• _SET EXERCISE_
Could you copy out every one of the records below verbatim, coordinates and all?

(Entries on where items appear)
%%

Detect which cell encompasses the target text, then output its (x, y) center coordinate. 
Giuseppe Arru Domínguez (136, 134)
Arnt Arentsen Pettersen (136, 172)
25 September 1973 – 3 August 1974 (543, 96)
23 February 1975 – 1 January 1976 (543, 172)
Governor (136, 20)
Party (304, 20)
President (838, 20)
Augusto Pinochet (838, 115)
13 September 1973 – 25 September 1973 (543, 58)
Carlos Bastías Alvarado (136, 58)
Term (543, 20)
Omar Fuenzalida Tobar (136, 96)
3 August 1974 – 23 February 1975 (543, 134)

%%

• _FULL OUTPUT_
Detect which cell encompasses the target text, then output its (x, y) center coordinate. 
Giuseppe Arru Domínguez (136, 134)
Arnt Arentsen Pettersen (136, 172)
25 September 1973 – 3 August 1974 (543, 96)
23 February 1975 – 1 January 1976 (543, 172)
Governor (136, 20)
Party (304, 20)
President (838, 20)
Augusto Pinochet (838, 115)
13 September 1973 – 25 September 1973 (543, 58)
Carlos Bastías Alvarado (136, 58)
Term (543, 20)
Omar Fuenzalida Tobar (136, 96)
3 August 1974 – 23 February 1975 (543, 134)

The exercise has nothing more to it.